___ THE DATA ___

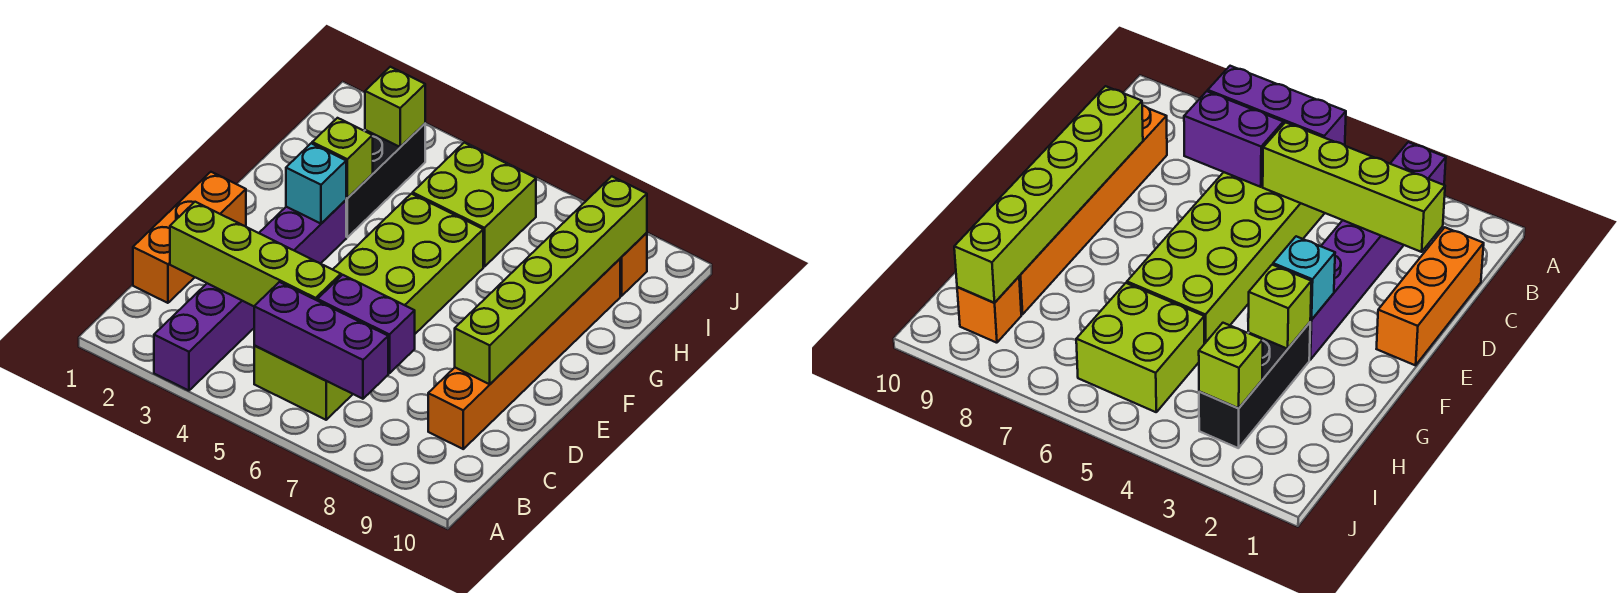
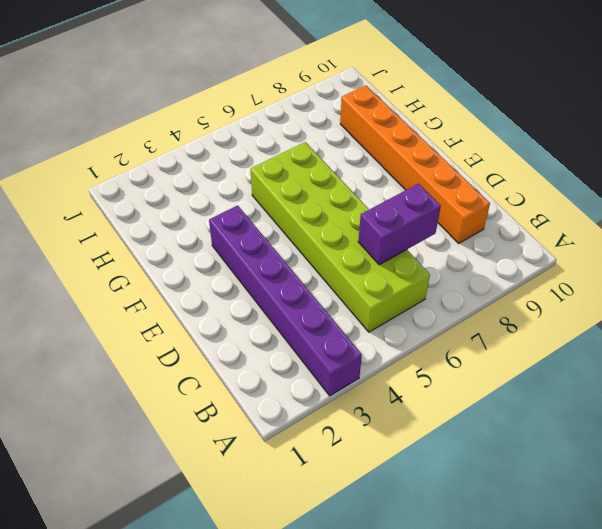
none -> orange brick C1:E1 level 1
none -> black brick G3:I3 level 1
none -> lime brick H5:I6 level 1

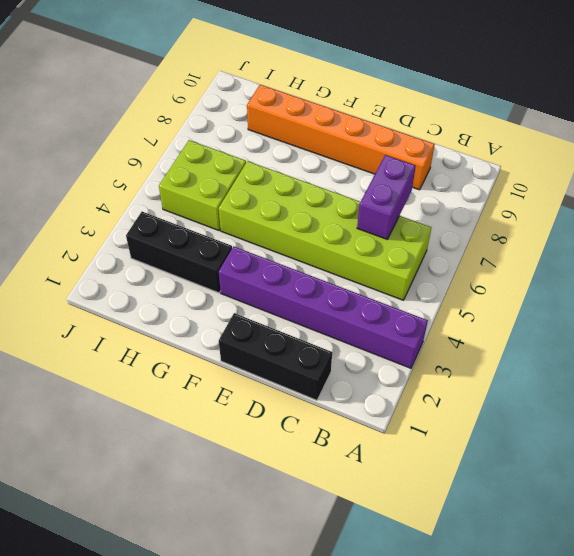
black brick C1:E1 level 1 -> orange brick C1:E1 level 1
none -> orange brick I9 level 1
none -> purple brick B5:B7 level 2
none -> lime brick C2:C5 level 2

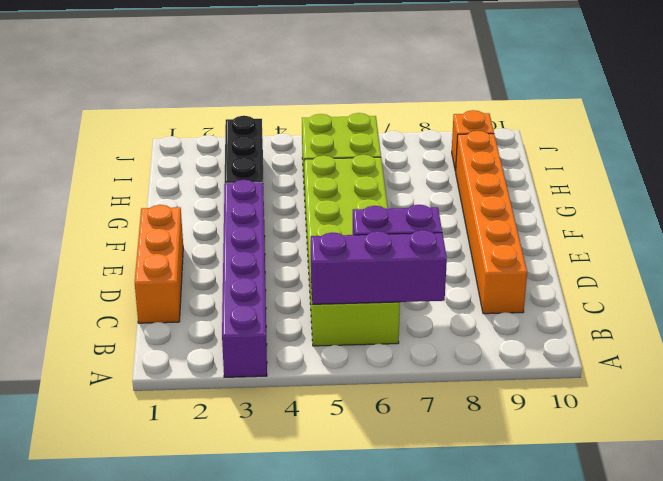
none -> lime brick C2:C5 level 2
none -> lime brick D9:I9 level 2
none -> cyan brick F3 level 2

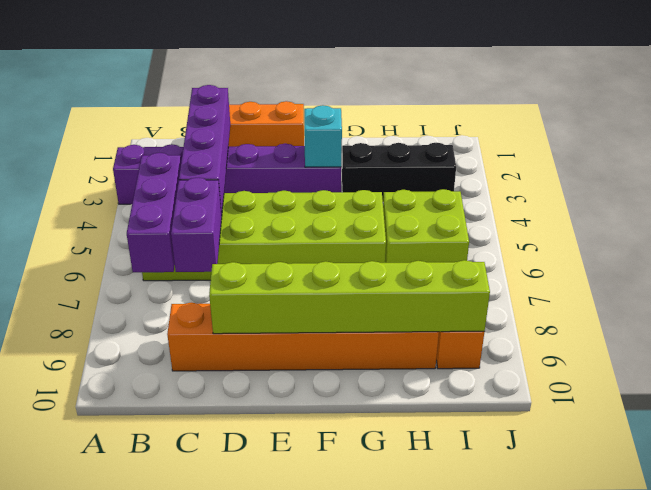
purple brick C2:C5 level 2 -> lime brick C2:C5 level 2
none -> lime brick G3 level 2
none -> lime brick I3 level 2

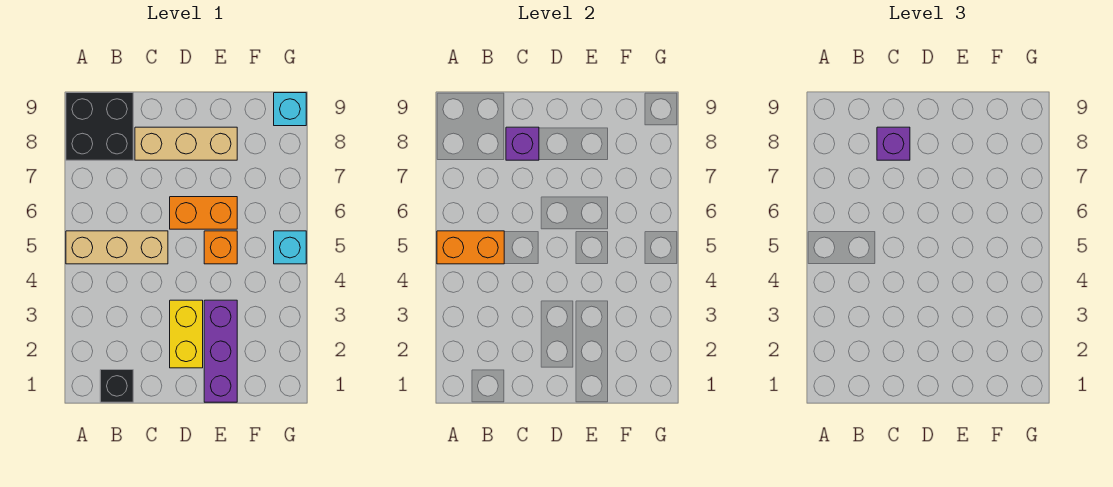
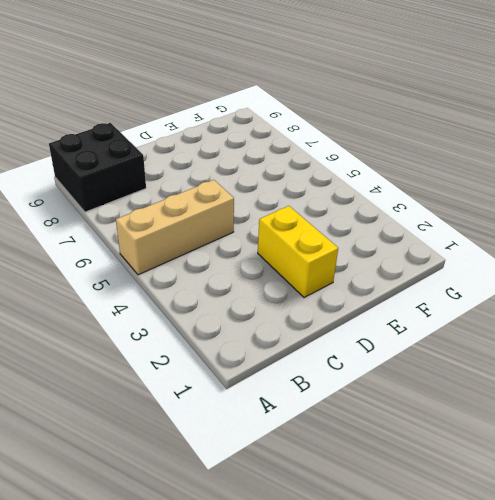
none -> black brick B1 level 1
none -> tan brick C8:E8 level 1
none -> orange brick D6:E6 level 1

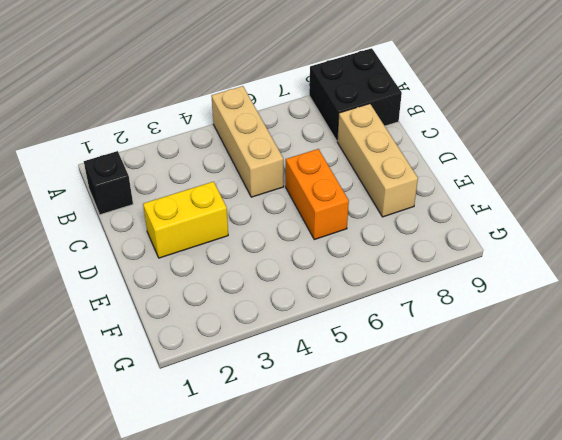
none -> purple brick E1:E3 level 1
none -> orange brick E5 level 1
none -> cyan brick G5 level 1

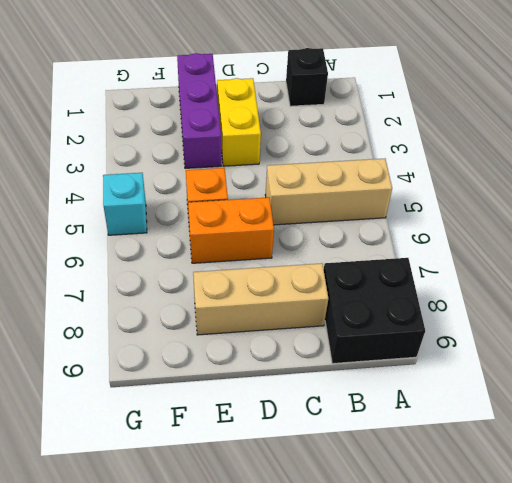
none -> cyan brick G9 level 1
none -> orange brick A5:B5 level 2
none -> purple brick C8 level 2

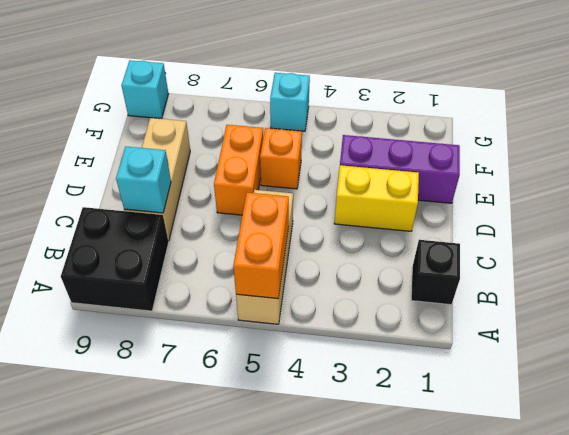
cyan brick C8 level 2 -> purple brick C8 level 2
none -> purple brick C8 level 3

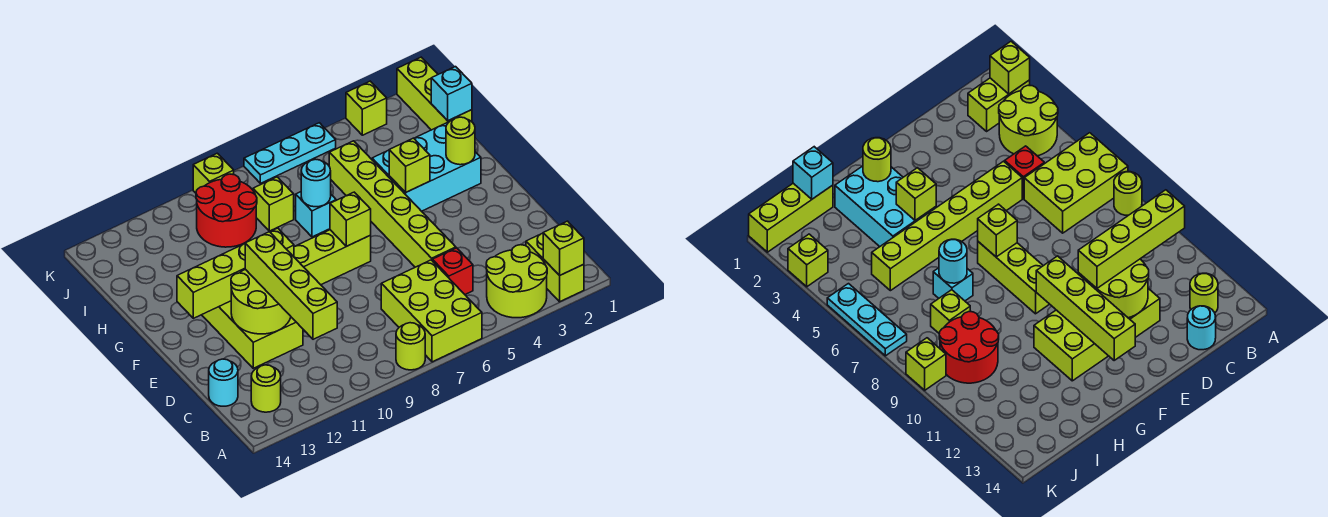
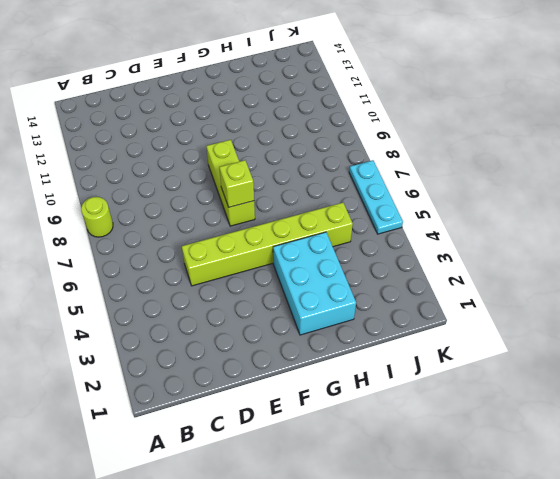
none -> lime brick A2:B2 level 1
none -> lime round brick A3:B4 level 1
none -> lime brick A6:C7 level 1

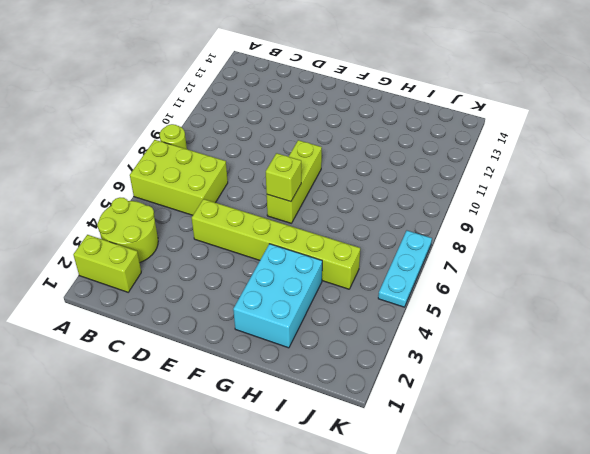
none -> lime round brick B13 level 1
none -> red brick C5 level 1
none -> cyan round brick C14 level 1

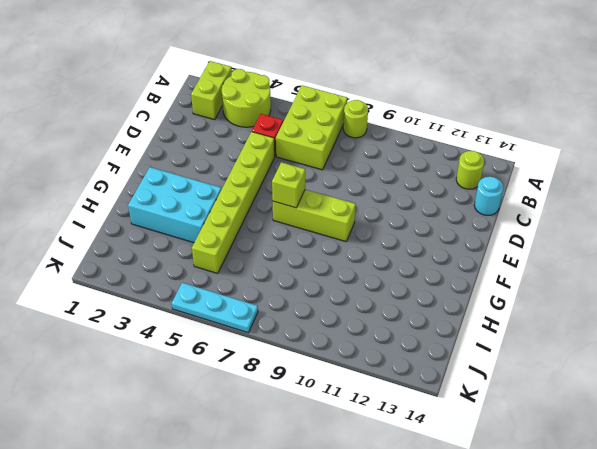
none -> lime brick D11:G12 level 1
none -> cyan brick H7 level 1
none -> lime brick I1:K1 level 1

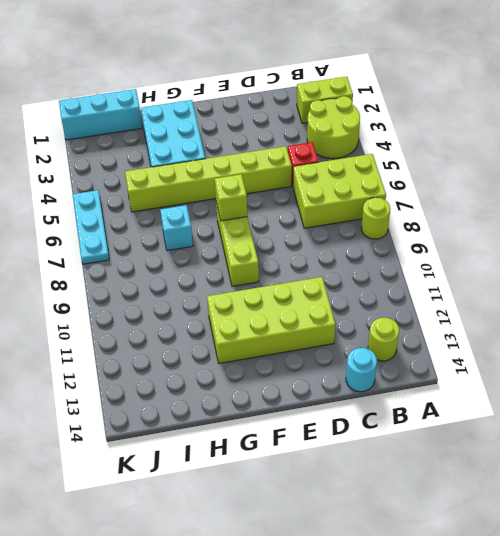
cyan brick I1:K1 level 1 -> lime brick I1:K1 level 1
none -> lime brick I8 level 1
none -> red round brick I9:J10 level 1
none -> lime brick K3 level 1

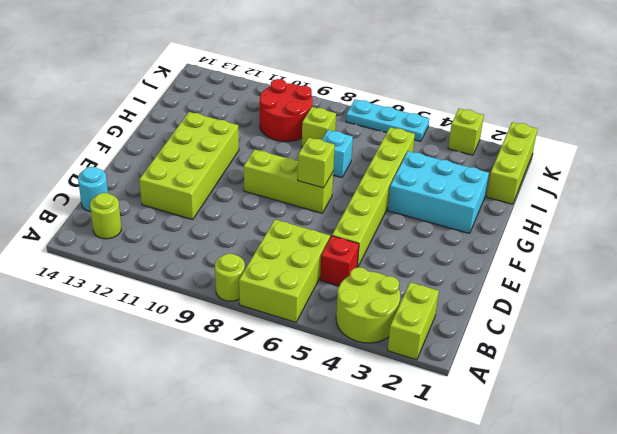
none -> lime brick K9 level 1
none -> lime brick A2 level 2
none -> lime round brick D11:E12 level 2

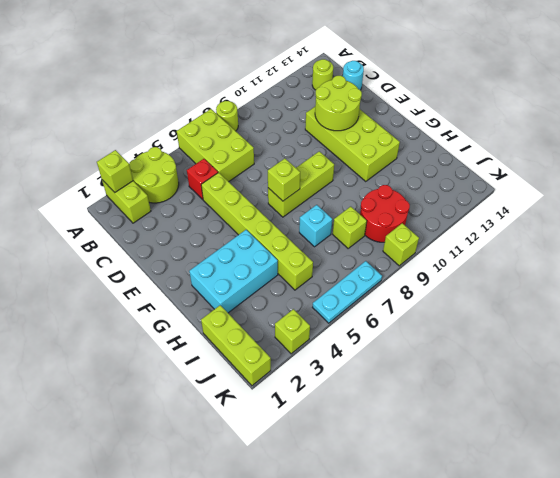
none -> lime brick F10:F13 level 2
none -> lime round brick G2 level 2
none -> lime brick G4 level 2

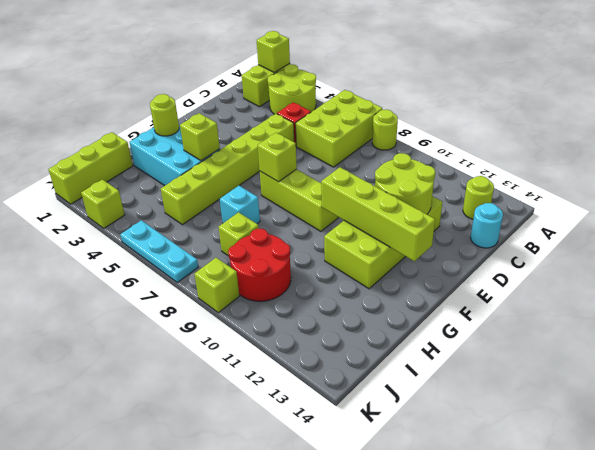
none -> cyan round brick H7 level 2
none -> cyan brick I1 level 2
none -> lime brick B11:E11 level 3

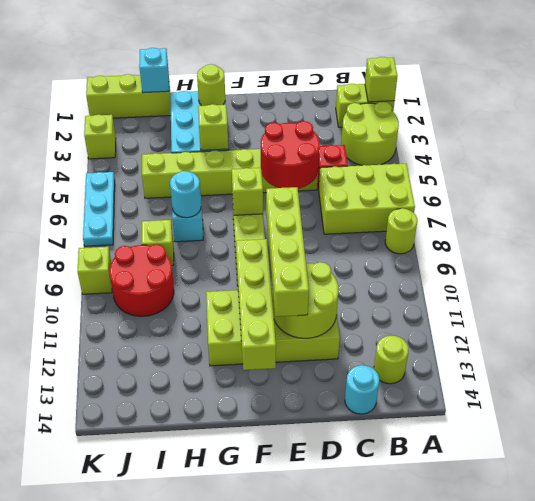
red round brick D5:E6 level 2 -> none
lime brick E9:E12 level 3 -> lime brick B11:E11 level 3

___

## TASK GOAL:
From the line containing "none -> cyan round brick H7 level 2" through the last line of the records above, reproduce every line exactly, leaving out the pictures.

## WORKED SOLUTION:
none -> cyan round brick H7 level 2
none -> cyan brick I1 level 2
none -> lime brick B11:E11 level 3

red round brick D5:E6 level 2 -> none
lime brick E9:E12 level 3 -> lime brick B11:E11 level 3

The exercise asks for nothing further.